[Collected data entries]
——

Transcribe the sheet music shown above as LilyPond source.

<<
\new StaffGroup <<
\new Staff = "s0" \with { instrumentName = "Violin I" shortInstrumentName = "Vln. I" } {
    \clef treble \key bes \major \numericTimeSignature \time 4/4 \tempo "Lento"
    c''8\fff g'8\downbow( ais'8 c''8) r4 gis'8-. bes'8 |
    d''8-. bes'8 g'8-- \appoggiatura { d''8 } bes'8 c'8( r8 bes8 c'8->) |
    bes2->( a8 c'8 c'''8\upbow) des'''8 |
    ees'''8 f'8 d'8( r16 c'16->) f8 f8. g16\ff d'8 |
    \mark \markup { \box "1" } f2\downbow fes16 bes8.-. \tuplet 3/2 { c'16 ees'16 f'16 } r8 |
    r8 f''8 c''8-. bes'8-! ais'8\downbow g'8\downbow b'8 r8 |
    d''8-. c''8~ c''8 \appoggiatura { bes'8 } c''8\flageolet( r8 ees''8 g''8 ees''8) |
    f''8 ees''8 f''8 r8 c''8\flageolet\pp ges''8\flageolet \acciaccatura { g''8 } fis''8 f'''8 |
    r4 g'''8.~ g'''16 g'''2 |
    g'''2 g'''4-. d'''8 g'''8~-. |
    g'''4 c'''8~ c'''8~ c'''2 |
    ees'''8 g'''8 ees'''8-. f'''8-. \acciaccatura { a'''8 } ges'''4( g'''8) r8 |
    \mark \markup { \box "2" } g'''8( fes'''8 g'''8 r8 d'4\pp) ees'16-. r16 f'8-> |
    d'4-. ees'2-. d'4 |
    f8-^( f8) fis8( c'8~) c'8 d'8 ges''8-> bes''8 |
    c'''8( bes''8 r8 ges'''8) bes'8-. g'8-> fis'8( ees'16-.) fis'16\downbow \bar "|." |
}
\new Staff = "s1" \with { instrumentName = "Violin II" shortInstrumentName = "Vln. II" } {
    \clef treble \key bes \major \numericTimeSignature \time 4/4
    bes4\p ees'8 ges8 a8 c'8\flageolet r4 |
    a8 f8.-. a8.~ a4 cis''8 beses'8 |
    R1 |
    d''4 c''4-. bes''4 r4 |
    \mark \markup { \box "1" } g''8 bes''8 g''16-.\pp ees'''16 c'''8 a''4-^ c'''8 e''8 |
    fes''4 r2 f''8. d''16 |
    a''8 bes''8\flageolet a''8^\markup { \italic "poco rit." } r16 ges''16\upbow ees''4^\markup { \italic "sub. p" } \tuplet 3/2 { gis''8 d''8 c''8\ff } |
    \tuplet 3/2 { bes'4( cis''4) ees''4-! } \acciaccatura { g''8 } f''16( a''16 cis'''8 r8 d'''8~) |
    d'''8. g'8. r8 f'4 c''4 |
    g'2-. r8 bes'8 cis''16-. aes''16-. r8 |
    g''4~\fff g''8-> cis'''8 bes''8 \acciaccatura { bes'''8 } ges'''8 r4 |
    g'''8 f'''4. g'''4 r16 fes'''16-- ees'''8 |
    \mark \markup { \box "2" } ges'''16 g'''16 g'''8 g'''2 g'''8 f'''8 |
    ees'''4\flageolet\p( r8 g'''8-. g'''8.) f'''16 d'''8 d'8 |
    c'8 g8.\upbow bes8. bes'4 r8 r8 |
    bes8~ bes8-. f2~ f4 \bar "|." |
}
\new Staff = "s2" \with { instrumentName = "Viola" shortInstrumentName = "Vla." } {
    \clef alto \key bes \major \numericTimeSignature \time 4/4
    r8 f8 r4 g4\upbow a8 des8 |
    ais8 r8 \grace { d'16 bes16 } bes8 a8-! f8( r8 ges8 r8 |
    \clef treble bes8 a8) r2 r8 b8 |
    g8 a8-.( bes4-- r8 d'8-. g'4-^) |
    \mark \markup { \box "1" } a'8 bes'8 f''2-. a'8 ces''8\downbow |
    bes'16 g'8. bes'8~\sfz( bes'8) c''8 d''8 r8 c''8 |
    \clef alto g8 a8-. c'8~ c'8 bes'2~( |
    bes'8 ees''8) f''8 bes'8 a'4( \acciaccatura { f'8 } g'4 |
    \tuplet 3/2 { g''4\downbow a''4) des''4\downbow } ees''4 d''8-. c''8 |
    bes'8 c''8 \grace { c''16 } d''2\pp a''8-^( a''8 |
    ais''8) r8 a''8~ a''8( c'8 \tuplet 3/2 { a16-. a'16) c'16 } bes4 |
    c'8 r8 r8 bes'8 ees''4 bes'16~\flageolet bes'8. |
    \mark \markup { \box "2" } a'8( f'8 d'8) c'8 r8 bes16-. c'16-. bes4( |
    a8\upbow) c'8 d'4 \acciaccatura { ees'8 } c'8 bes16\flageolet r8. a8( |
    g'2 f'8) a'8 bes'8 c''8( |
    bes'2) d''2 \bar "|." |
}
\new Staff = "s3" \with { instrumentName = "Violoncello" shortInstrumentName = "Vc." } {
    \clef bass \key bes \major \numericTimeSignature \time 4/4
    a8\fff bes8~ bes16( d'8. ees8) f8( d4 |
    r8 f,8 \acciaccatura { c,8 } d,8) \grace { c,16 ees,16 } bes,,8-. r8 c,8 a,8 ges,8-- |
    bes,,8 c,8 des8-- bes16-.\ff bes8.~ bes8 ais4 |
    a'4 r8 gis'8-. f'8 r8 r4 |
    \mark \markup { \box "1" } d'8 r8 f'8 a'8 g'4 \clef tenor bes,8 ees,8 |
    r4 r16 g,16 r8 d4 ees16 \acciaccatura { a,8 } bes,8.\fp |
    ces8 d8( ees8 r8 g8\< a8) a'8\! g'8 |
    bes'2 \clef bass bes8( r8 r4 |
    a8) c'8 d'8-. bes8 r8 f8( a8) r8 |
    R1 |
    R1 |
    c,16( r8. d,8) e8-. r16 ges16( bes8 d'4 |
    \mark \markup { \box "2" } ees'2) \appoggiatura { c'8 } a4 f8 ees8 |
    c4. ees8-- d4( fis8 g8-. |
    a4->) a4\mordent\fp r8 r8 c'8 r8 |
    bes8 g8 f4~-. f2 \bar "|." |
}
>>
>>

——

The request » Pick out every line of the listing above that contains the word "treble" and copy each of those lines. Case matters.

Expected answer »
    \clef treble \key bes \major \numericTimeSignature \time 4/4 \tempo "Lento"
    \clef treble \key bes \major \numericTimeSignature \time 4/4
    \clef treble bes8 a8) r2 r8 b8 |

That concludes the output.